[Start of Attachment]
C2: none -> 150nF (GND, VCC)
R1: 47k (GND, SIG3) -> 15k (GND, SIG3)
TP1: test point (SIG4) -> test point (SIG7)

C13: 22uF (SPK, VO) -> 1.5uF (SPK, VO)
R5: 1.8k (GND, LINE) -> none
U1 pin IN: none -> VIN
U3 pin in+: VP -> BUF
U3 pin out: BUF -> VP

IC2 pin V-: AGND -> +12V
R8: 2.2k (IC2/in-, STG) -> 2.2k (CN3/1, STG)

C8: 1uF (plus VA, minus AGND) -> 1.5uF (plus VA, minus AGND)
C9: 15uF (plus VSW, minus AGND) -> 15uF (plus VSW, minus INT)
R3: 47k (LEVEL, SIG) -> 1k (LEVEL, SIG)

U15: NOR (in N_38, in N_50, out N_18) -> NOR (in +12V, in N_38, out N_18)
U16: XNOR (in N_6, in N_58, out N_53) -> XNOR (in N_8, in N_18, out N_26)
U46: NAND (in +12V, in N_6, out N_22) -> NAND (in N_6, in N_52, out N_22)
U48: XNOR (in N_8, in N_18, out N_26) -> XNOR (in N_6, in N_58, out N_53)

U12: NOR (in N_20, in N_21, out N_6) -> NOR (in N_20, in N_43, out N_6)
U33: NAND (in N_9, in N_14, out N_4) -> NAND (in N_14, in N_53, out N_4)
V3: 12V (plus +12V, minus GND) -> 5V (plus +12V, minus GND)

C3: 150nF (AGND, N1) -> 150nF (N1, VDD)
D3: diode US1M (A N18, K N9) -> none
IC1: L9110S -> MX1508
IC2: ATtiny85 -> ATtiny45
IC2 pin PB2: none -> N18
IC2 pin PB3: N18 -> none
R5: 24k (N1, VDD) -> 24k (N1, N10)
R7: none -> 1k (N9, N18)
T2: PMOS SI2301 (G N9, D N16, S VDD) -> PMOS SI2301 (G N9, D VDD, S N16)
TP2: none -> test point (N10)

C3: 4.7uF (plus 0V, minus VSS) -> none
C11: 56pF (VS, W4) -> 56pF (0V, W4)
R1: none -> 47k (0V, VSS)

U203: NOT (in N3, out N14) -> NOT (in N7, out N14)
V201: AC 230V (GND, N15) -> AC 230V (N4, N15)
[End of Attachment]
Identify each line in the records above that contains the word "AGND", and copy it out in full.

» Reply to the exercise
IC2 pin V-: AGND -> +12V
C8: 1uF (plus VA, minus AGND) -> 1.5uF (plus VA, minus AGND)
C9: 15uF (plus VSW, minus AGND) -> 15uF (plus VSW, minus INT)
C3: 150nF (AGND, N1) -> 150nF (N1, VDD)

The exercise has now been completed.